**EXERCISE DIRECTIONS**
Restate word for word the span of lines that opens with the line containing "BT pin RXD: D7 -> D3" and closes with the last line of the material. Include both ends and nothing more.

**SOURCE DATA**
★ ★ ★ ★
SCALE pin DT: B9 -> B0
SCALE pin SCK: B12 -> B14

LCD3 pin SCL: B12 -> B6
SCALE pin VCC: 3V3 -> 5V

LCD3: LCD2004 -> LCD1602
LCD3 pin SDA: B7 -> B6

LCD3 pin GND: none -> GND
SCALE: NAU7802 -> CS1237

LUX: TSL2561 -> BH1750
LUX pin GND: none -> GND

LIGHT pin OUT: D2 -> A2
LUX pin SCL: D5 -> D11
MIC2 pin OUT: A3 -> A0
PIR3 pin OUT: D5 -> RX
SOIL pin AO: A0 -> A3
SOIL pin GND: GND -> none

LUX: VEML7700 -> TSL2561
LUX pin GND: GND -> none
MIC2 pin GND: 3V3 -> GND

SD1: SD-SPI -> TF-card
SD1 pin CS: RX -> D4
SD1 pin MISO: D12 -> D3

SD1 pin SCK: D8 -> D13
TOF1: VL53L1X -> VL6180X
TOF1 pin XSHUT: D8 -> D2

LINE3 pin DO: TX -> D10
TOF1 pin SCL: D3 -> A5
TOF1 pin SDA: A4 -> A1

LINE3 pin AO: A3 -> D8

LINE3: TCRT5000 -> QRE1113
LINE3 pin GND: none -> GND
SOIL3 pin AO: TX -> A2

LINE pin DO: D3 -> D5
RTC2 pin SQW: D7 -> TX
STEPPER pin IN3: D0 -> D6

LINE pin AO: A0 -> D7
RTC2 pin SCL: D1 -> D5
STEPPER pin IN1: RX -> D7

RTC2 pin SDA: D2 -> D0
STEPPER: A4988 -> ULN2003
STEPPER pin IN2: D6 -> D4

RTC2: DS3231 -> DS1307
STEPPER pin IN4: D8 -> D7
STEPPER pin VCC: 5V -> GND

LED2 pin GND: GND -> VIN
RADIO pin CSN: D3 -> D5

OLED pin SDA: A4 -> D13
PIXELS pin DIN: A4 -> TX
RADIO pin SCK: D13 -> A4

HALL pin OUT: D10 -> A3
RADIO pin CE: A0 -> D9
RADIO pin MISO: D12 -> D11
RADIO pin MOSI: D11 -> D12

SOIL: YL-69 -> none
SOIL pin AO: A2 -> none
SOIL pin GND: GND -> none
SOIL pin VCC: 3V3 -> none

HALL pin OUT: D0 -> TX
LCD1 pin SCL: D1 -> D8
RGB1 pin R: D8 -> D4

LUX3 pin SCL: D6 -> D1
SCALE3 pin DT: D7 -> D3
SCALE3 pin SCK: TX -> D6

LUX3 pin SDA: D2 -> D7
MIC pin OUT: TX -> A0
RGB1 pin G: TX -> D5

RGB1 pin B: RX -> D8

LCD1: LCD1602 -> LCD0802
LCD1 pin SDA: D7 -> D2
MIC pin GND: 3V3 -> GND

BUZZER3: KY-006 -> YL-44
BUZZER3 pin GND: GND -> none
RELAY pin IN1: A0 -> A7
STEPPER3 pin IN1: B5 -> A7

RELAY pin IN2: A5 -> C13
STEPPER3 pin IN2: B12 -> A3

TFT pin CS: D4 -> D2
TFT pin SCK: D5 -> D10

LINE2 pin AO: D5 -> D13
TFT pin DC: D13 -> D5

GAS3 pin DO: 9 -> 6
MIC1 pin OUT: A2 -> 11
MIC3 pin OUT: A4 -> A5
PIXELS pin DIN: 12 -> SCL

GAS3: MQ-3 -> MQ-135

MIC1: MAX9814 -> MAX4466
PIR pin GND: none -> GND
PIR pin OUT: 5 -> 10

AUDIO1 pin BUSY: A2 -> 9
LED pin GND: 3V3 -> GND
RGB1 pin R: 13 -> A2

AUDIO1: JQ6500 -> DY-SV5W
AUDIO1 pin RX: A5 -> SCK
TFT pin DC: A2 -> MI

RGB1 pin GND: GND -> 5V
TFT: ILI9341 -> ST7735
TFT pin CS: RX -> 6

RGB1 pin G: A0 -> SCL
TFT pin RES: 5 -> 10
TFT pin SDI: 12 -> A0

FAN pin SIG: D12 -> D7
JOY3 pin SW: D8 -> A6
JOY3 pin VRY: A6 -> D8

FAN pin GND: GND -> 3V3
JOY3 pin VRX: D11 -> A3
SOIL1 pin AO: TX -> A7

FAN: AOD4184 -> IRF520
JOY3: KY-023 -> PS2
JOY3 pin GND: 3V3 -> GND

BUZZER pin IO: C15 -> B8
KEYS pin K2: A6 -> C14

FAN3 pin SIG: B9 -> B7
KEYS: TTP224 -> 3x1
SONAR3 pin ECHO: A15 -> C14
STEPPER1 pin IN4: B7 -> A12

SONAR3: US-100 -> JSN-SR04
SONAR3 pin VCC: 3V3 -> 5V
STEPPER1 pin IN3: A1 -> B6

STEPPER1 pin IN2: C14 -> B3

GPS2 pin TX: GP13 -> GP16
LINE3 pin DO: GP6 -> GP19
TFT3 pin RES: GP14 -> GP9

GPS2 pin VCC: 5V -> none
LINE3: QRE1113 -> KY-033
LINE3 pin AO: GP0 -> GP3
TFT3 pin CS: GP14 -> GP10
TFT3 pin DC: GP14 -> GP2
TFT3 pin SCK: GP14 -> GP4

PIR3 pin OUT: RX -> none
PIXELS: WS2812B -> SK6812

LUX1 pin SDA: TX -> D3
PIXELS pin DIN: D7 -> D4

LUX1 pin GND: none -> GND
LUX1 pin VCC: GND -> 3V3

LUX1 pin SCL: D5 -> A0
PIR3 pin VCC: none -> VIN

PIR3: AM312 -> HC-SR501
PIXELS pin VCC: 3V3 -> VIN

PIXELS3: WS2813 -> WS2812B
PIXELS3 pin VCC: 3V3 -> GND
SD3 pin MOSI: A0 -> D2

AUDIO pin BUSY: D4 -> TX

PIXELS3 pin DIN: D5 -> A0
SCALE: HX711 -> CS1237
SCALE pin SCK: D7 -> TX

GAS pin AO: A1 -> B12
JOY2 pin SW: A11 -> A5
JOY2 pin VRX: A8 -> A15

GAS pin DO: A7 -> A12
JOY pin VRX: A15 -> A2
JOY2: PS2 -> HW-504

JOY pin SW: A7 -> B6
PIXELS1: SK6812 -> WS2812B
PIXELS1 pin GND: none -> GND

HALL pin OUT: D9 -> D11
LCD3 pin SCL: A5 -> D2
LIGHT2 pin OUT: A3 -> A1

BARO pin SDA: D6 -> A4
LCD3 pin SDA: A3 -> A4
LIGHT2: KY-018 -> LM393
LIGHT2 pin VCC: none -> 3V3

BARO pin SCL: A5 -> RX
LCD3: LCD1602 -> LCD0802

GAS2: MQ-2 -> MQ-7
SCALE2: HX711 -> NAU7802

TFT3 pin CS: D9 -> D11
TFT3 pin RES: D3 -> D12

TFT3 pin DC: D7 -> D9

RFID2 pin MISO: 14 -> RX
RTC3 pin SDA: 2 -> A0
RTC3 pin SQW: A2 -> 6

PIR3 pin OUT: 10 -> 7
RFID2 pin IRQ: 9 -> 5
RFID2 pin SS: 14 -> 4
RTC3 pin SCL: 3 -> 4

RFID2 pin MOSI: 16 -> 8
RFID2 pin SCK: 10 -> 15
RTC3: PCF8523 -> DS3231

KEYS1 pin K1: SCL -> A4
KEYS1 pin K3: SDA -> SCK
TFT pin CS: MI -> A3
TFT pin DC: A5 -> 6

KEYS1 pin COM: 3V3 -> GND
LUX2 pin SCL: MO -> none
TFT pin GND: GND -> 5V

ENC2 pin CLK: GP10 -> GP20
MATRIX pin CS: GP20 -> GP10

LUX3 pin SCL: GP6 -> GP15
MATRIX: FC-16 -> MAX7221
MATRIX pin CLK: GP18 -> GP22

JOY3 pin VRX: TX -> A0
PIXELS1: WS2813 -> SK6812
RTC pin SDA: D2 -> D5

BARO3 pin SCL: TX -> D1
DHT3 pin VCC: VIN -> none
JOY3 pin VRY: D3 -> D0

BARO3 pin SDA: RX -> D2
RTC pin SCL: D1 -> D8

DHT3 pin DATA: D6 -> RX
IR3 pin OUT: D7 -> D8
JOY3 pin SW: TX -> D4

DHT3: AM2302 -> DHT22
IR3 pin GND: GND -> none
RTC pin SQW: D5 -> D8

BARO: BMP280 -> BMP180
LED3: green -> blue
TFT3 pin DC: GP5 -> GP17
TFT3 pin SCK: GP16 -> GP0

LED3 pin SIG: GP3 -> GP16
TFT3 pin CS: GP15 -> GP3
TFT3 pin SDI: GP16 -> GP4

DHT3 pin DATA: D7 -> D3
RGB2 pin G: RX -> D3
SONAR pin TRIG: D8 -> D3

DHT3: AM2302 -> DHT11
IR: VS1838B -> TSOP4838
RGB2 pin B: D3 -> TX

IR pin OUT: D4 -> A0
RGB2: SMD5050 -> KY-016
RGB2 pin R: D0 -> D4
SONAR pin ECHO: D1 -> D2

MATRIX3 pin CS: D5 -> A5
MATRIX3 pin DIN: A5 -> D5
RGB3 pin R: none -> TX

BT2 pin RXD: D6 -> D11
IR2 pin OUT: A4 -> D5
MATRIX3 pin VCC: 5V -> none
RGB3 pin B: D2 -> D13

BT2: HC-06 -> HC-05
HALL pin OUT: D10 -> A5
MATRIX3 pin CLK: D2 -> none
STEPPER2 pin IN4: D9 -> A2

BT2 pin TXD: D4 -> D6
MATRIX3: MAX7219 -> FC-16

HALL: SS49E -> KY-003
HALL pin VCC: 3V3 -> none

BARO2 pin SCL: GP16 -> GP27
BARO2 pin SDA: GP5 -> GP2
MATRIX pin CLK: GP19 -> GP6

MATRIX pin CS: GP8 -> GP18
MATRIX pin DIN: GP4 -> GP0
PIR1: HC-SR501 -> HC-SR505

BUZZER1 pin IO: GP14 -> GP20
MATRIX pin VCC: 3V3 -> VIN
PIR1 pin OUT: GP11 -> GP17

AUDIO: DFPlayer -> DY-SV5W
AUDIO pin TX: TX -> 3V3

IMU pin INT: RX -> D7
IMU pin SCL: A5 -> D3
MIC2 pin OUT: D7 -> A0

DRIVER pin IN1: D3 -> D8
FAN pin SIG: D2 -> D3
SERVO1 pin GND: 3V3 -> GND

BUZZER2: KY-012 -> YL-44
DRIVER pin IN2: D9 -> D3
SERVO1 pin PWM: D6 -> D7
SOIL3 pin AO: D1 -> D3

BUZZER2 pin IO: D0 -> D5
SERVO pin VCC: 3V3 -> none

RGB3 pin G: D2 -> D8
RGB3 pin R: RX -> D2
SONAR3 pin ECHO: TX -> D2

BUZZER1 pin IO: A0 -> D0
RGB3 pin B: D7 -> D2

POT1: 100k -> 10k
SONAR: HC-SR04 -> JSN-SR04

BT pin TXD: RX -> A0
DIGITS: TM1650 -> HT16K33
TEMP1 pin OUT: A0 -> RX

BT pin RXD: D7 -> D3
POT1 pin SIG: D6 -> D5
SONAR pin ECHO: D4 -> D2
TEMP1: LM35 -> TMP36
★ ★ ★ ★
**SOLVED PROBLEM**
BT pin RXD: D7 -> D3
POT1 pin SIG: D6 -> D5
SONAR pin ECHO: D4 -> D2
TEMP1: LM35 -> TMP36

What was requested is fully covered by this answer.